■ TASK OBJECTIVE:
Put the lines below into a JSON list of strings, one per line, starting at the first line and stopping after the line containing "Ryohei Maeda [1320, 210]", which is included. Skip blank lines and leave the picture out.
== PROVIDED RECORDS ==
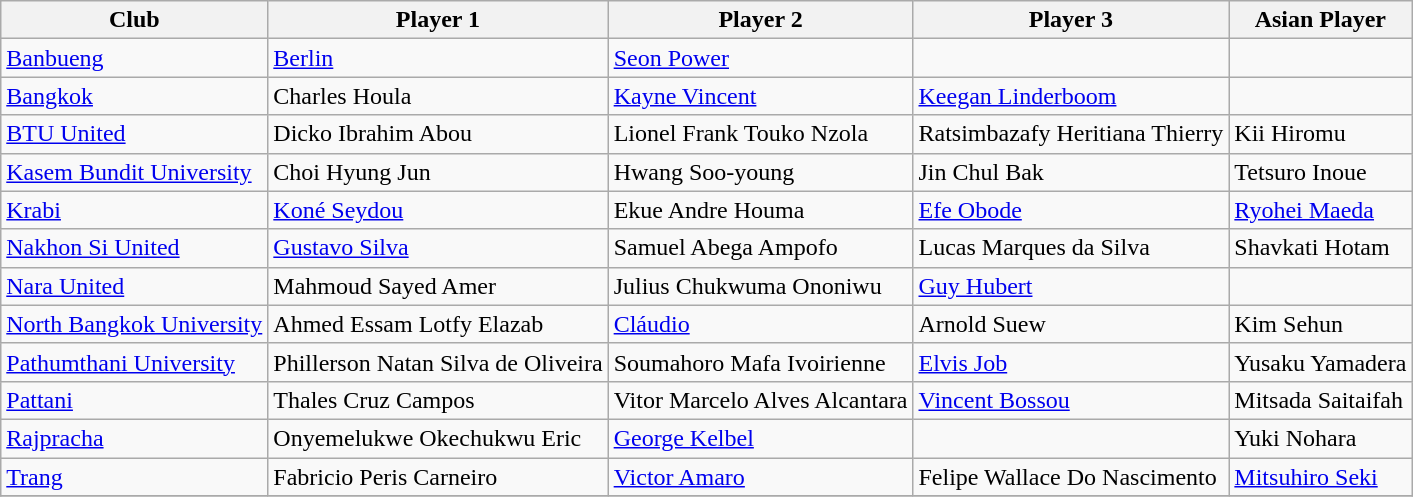
Soumahoro Mafa Ivoirienne [760, 362]
Victor Amaro [760, 477]
Seon Power [760, 58]
Keegan Linderboom [1071, 96]
Kayne Vincent [760, 96]
Rajpracha [134, 438]
Banbueng [134, 58]
Berlin [438, 58]
Samuel Abega Ampofo [760, 248]
Pathumthani University [134, 362]
Kasem Bundit University [134, 172]
Krabi [134, 210]
Vincent Bossou [1071, 400]
Bangkok [134, 96]
Efe Obode [1071, 210]
Yusaku Yamadera [1320, 362]
Phillerson Natan Silva de Oliveira [438, 362]
Lionel Frank Touko Nzola [760, 134]
Choi Hyung Jun [438, 172]
Nakhon Si United [134, 248]
Nara United [134, 286]
BTU United [134, 134]
Hwang Soo-young [760, 172]
Kii Hiromu [1320, 134]
Player 2 [760, 20]
Guy Hubert [1071, 286]
Kim Sehun [1320, 324]
Mitsada Saitaifah [1320, 400]
Dicko Ibrahim Abou [438, 134]
Jin Chul Bak [1071, 172]
Trang [134, 477]
Charles Houla [438, 96]
Player 3 [1071, 20]
Ahmed Essam Lotfy Elazab [438, 324]
Yuki Nohara [1320, 438]
Ryohei Maeda [1320, 210]
Gustavo Silva [438, 248]
Cláudio [760, 324]
Lucas Marques da Silva [1071, 248]
Tetsuro Inoue [1320, 172]
Koné Seydou [438, 210]
North Bangkok University [134, 324]
Pattani [134, 400]
Thales Cruz Campos [438, 400]
Asian Player [1320, 20]
Club [134, 20]
George Kelbel [760, 438]
Arnold Suew [1071, 324]
Julius Chukwuma Ononiwu [760, 286]
Mahmoud Sayed Amer [438, 286]
Onyemelukwe Okechukwu Eric [438, 438]
Ratsimbazafy Heritiana Thierry [1071, 134]
Fabricio Peris Carneiro [438, 477]
Player 1 [438, 20]
Ekue Andre Houma [760, 210]
Vitor Marcelo Alves Alcantara [760, 400]
Felipe Wallace Do Nascimento [1071, 477]
Elvis Job [1071, 362]
Shavkati Hotam [1320, 248]
Mitsuhiro Seki [1320, 477]
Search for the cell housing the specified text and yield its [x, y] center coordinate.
===
■ THE REPLY:
[
  "Soumahoro Mafa Ivoirienne [760, 362]",
  "Victor Amaro [760, 477]",
  "Seon Power [760, 58]",
  "Keegan Linderboom [1071, 96]",
  "Kayne Vincent [760, 96]",
  "Rajpracha [134, 438]",
  "Banbueng [134, 58]",
  "Berlin [438, 58]",
  "Samuel Abega Ampofo [760, 248]",
  "Pathumthani University [134, 362]",
  "Kasem Bundit University [134, 172]",
  "Krabi [134, 210]",
  "Vincent Bossou [1071, 400]",
  "Bangkok [134, 96]",
  "Efe Obode [1071, 210]",
  "Yusaku Yamadera [1320, 362]",
  "Phillerson Natan Silva de Oliveira [438, 362]",
  "Lionel Frank Touko Nzola [760, 134]",
  "Choi Hyung Jun [438, 172]",
  "Nakhon Si United [134, 248]",
  "Nara United [134, 286]",
  "BTU United [134, 134]",
  "Hwang Soo-young [760, 172]",
  "Kii Hiromu [1320, 134]",
  "Player 2 [760, 20]",
  "Guy Hubert [1071, 286]",
  "Kim Sehun [1320, 324]",
  "Mitsada Saitaifah [1320, 400]",
  "Dicko Ibrahim Abou [438, 134]",
  "Jin Chul Bak [1071, 172]",
  "Trang [134, 477]",
  "Charles Houla [438, 96]",
  "Player 3 [1071, 20]",
  "Ahmed Essam Lotfy Elazab [438, 324]",
  "Yuki Nohara [1320, 438]",
  "Ryohei Maeda [1320, 210]"
]